Collected data:
-- -- --

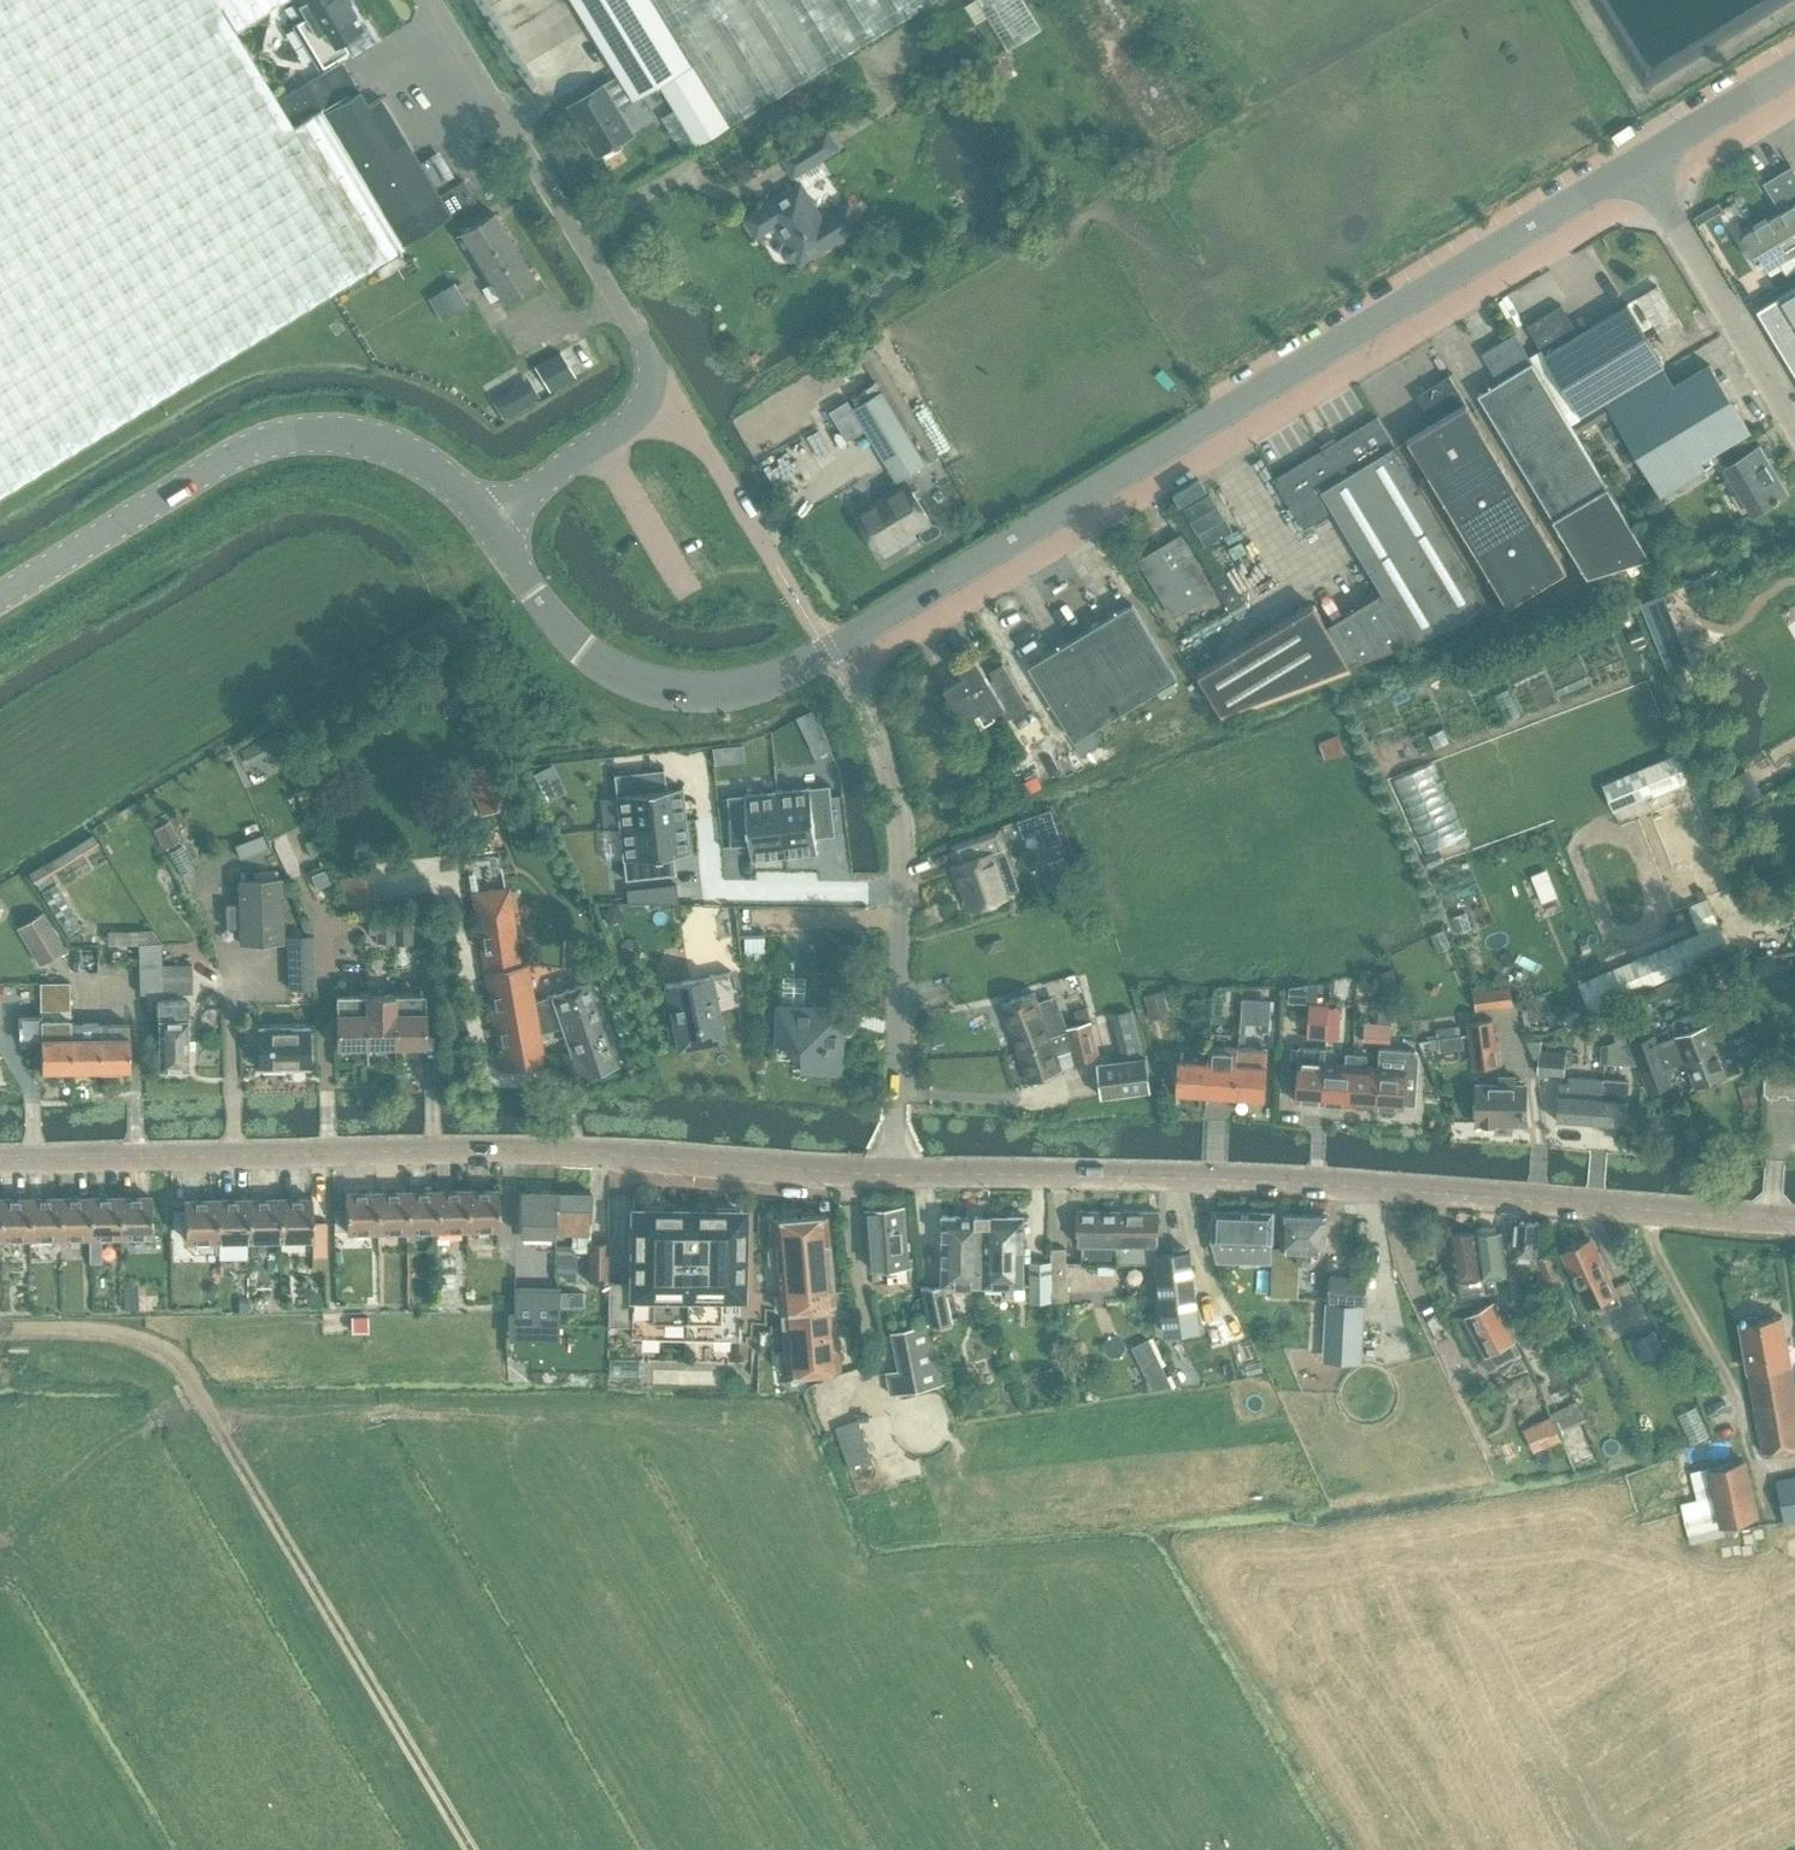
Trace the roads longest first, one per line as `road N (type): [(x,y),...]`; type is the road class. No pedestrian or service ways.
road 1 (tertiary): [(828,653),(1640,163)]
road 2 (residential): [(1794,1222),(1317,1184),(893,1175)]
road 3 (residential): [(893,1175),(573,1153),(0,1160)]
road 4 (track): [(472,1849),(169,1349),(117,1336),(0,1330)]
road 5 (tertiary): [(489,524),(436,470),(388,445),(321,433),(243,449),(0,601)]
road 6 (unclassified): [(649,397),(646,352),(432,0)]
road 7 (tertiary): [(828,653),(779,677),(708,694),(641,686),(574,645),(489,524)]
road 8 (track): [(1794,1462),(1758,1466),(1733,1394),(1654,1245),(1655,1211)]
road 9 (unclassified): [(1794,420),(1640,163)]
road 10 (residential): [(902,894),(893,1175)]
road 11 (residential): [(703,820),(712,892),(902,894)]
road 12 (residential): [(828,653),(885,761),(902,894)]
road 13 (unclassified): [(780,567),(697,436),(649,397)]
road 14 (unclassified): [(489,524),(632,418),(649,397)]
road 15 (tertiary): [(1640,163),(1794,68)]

-- -- --

What you will do
Provide only the count of lines within the entries above that include the string "residential".

Answer area
5